• _Work instruction_
Should pictures appear among the records, leave them out, and copy exactly only the lines from the first through the one with "type=move; before=klucz/pomarańczowy; pos1=324,112,357,160;", inclusive.
*** Opening Provided data ***
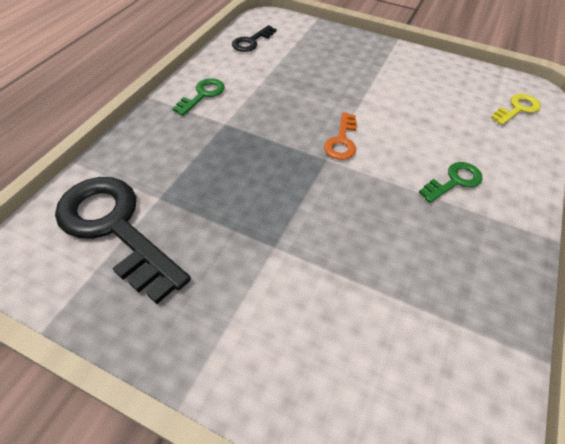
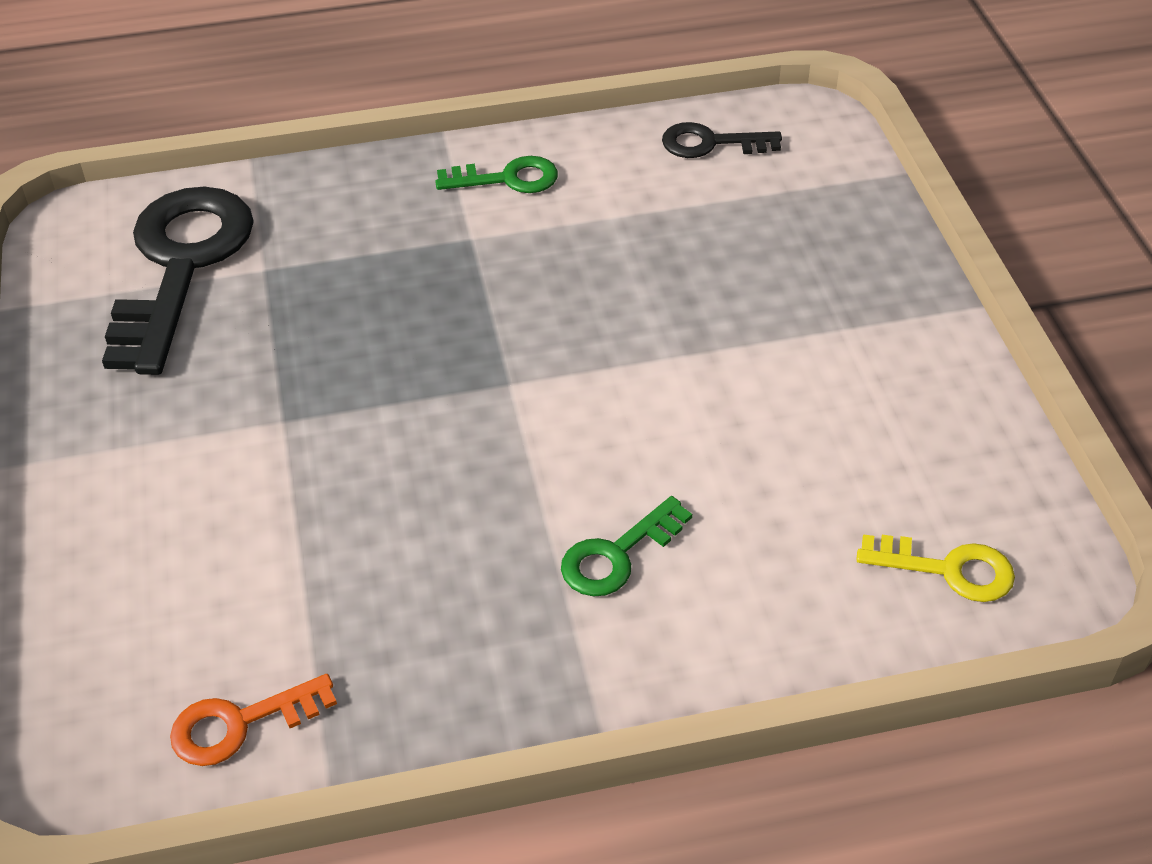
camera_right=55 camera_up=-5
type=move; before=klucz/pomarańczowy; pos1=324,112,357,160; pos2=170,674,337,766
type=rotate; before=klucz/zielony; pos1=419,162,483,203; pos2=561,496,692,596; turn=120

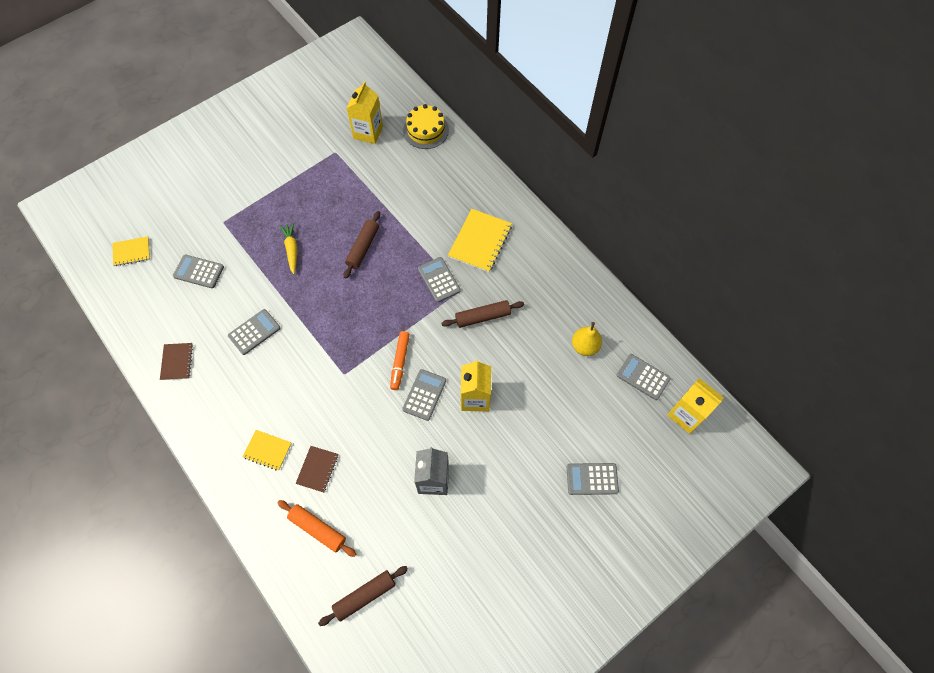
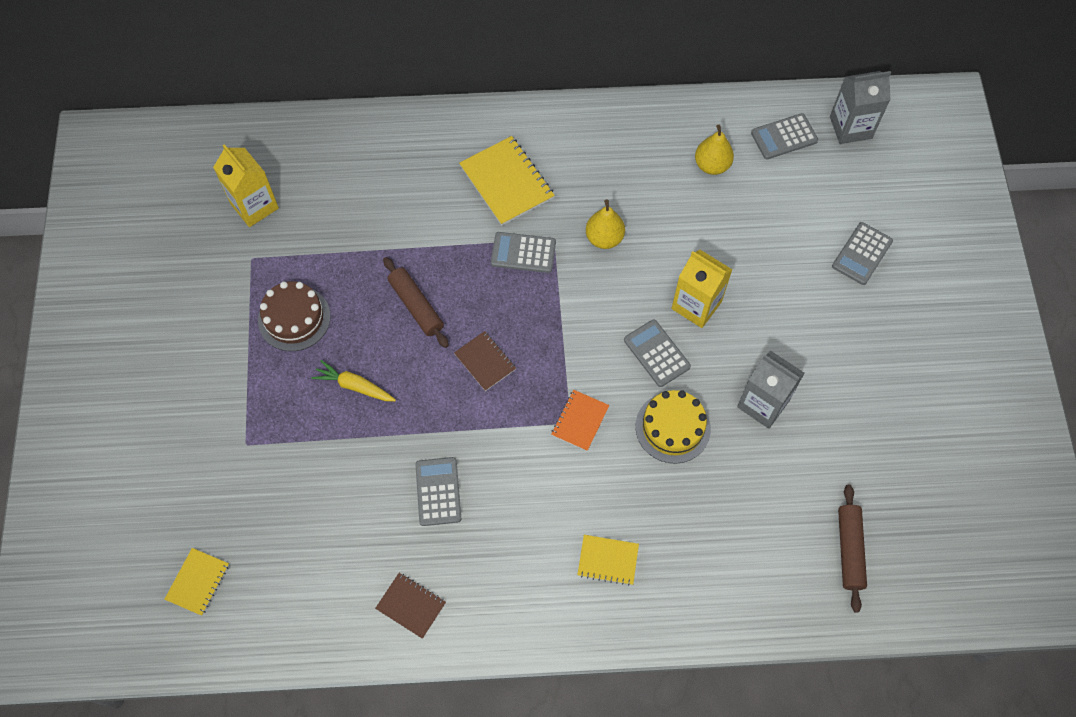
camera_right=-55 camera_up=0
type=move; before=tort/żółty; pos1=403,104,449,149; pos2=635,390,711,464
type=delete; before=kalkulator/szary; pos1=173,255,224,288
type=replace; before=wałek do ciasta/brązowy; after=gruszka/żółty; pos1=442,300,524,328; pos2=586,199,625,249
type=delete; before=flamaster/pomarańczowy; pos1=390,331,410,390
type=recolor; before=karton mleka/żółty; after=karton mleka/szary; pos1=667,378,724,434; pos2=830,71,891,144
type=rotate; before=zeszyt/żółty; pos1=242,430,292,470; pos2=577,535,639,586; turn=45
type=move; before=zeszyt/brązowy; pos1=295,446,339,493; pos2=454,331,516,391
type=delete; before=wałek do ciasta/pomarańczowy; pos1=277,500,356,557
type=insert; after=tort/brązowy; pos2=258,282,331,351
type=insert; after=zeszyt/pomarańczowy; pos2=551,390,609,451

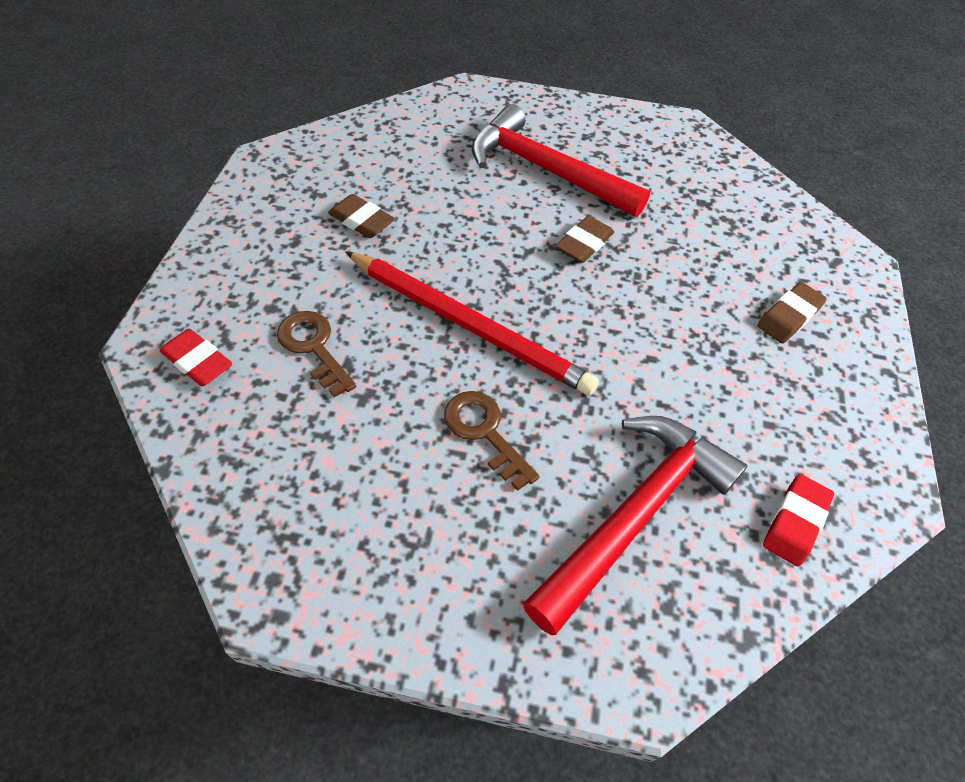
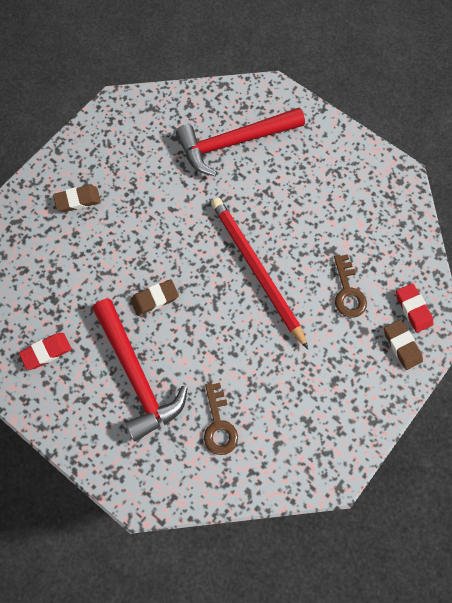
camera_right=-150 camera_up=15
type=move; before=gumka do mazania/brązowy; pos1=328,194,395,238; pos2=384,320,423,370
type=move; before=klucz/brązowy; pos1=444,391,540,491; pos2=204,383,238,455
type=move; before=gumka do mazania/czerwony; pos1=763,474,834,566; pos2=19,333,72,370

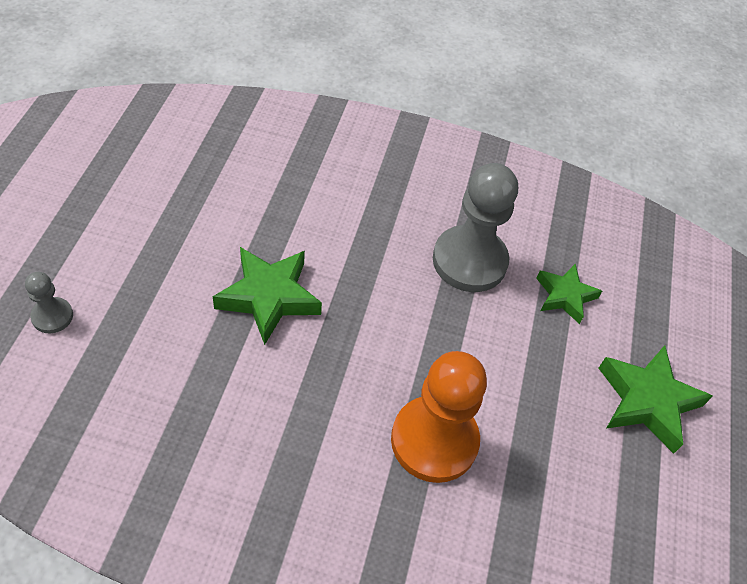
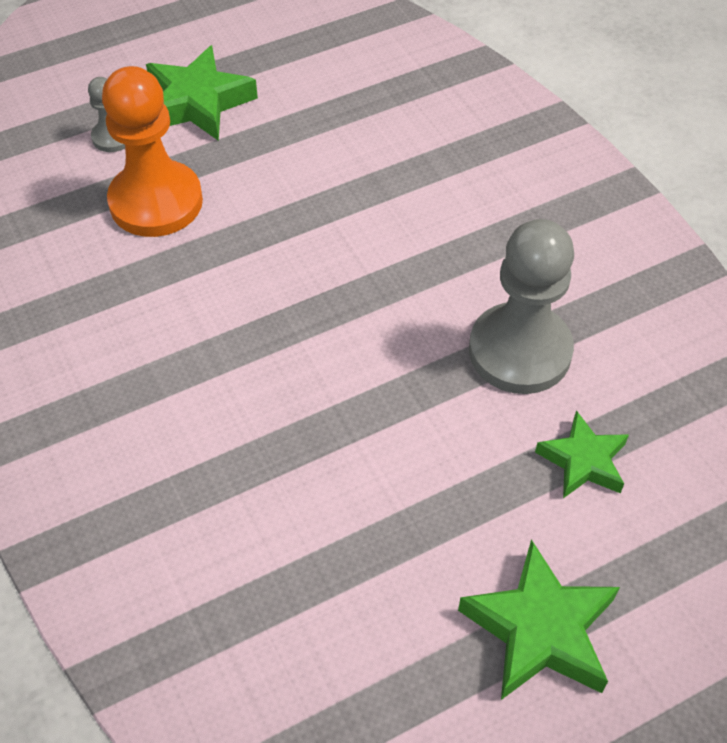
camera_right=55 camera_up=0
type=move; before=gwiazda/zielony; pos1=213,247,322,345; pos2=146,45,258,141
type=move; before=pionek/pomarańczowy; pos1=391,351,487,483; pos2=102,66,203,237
*** Closing Provided data ***
• _Result_
camera_right=55 camera_up=-5
type=move; before=klucz/pomarańczowy; pos1=324,112,357,160; pos2=170,674,337,766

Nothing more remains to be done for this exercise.